-- Materials provided --

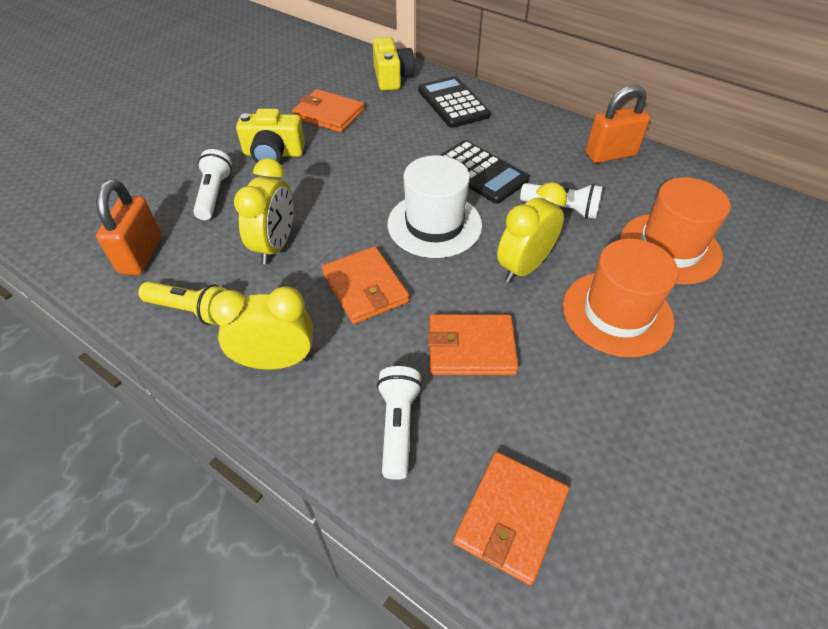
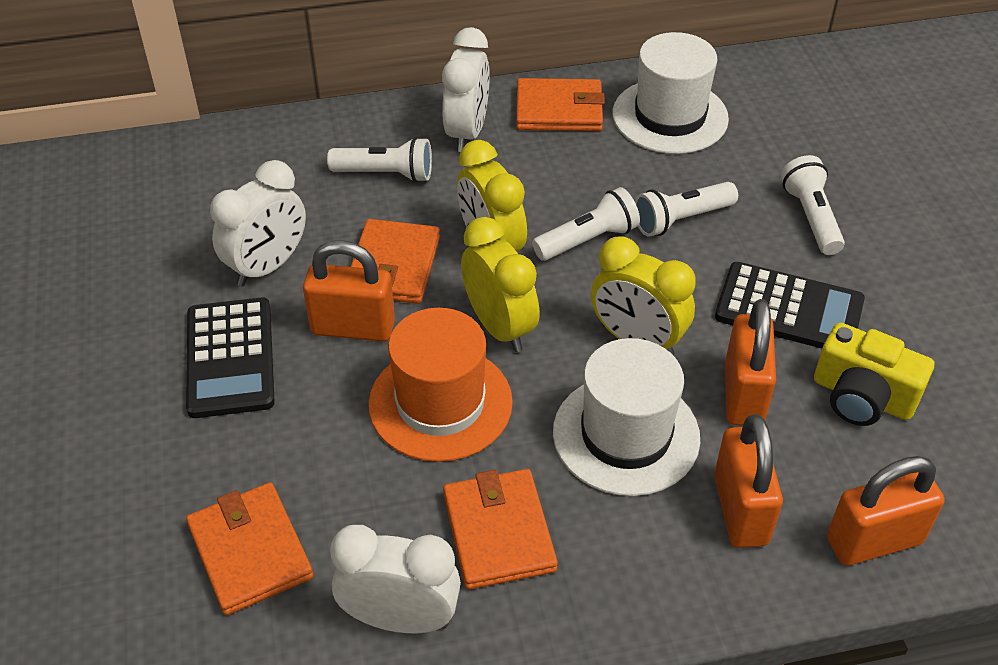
orange hat: 2 -> 1
orange padlock: 2 -> 4
white clock: 0 -> 3
white flashlight: 3 -> 4
white hat: 1 -> 2
yellow camera: 2 -> 1
yellow flashlight: 1 -> 0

-- What needs to be done --
Your answer is the line containing "white hat: 1 -> 2" plus every line after it through the end of the entries, given again exactly and alone.

-- Final answer --
white hat: 1 -> 2
yellow camera: 2 -> 1
yellow flashlight: 1 -> 0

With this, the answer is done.